Out of the material that follows, write out exactly the lines from the line with "green brick B4 level" to the line with "cyan cone G6 level 1 -> cyan cone I5 level 1", both ends included, and no others.

**Data provided**

========

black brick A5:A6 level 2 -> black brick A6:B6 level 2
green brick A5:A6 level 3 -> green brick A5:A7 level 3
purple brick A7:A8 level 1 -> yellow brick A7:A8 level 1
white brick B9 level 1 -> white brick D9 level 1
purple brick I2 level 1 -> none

========

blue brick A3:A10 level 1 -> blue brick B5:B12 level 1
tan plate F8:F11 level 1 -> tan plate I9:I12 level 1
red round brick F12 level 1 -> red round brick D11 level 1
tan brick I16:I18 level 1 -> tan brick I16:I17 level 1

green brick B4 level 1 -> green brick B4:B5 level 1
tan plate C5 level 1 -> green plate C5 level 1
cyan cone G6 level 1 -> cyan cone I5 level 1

========

**Your solution**
green brick B4 level 1 -> green brick B4:B5 level 1
tan plate C5 level 1 -> green plate C5 level 1
cyan cone G6 level 1 -> cyan cone I5 level 1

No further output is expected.